» TASK TO COMPLETE:
Determine how many lines below include the string "degrees". Reply with the number only.

» INFORMATION SHOWN:
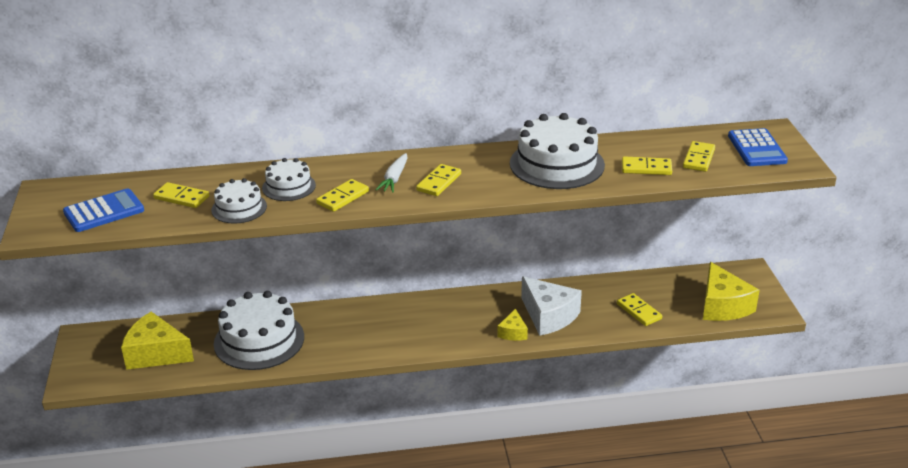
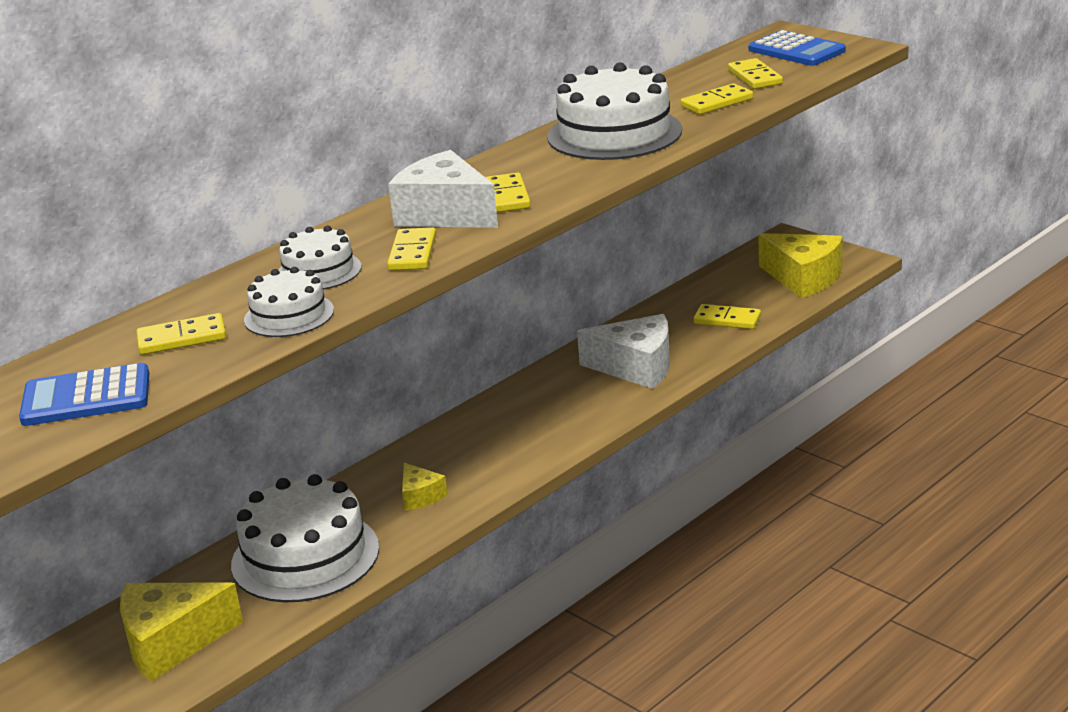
camera: 35 degrees left, 5 degrees down
(104, 211) = (86, 397): blue calculator -> blue calculator turned 120 degrees counterclockwise
(394, 179) = (445, 214): white carrot -> white cheese
(513, 332) = (619, 399): yellow cheese -> yellow cheese (420, 496)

» EXERCISE ANSWER:
2